* Task goal *
Can you give the material again from the line with "This is a 0.25" up to and including the line with "road 2 (unclassified): [(220,511),(0,416)]", changing "longest first" to "shortest first" and leaving everything else the same?

* Material for the task *
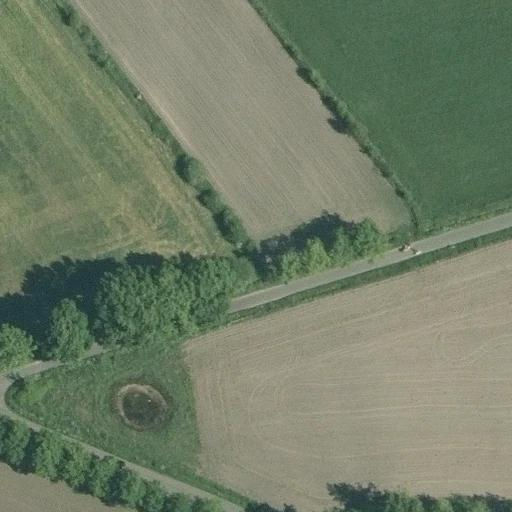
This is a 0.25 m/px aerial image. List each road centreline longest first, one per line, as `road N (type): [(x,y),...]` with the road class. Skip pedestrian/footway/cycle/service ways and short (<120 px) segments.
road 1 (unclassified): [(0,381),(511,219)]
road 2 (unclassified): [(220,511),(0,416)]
==
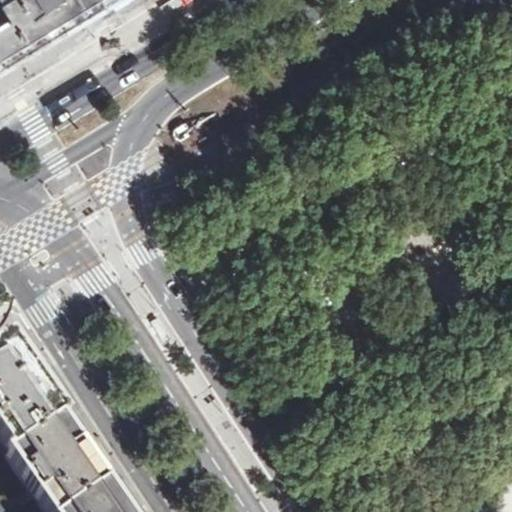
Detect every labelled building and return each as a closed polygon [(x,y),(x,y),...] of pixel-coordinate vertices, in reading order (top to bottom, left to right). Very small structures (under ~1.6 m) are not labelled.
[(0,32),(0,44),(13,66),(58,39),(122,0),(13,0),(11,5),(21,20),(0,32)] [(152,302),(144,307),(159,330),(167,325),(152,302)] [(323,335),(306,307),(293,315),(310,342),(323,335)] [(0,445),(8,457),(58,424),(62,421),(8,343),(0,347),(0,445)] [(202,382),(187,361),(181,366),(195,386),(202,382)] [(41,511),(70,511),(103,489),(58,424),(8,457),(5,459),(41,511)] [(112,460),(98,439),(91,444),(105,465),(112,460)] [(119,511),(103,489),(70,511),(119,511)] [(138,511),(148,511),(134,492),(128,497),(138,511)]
...
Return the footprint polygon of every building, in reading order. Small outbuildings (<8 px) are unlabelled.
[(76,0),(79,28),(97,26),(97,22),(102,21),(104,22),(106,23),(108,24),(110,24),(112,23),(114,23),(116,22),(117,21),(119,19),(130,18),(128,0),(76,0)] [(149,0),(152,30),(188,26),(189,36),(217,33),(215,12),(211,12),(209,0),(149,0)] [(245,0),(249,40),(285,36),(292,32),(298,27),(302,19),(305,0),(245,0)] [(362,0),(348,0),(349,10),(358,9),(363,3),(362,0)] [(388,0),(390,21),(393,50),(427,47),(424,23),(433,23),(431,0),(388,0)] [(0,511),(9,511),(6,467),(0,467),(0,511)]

* Answer to the task *
This is a 0.25 m/px aerial image. List each road centreline shortest first, one per line, as `road N (type): [(x,y),...]` with the road class. Skip pedestrian/footway/cycle/service ways and short (<120 px) segments.
road 1 (unclassified): [(0,381),(511,219)]
road 2 (unclassified): [(220,511),(0,416)]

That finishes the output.